TASK OBJECTIVE:
Go through the entries and copy every line that has the string "schottky" in it.

++++++++

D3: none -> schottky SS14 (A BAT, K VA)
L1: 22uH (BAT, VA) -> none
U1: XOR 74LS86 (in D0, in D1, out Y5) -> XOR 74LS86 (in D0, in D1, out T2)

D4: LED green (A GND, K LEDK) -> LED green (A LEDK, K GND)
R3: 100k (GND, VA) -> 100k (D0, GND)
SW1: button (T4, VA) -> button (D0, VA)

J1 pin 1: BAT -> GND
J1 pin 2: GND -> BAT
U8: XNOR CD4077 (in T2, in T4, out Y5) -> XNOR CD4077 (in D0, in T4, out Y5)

++++++++

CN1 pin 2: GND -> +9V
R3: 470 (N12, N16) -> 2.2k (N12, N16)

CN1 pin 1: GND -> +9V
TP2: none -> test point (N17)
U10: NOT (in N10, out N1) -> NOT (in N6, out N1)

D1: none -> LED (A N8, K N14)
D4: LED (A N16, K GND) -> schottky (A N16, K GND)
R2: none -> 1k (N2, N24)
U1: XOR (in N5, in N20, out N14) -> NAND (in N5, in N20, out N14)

++++++++

RESULT OF THE TASK:
D3: none -> schottky SS14 (A BAT, K VA)
D4: LED (A N16, K GND) -> schottky (A N16, K GND)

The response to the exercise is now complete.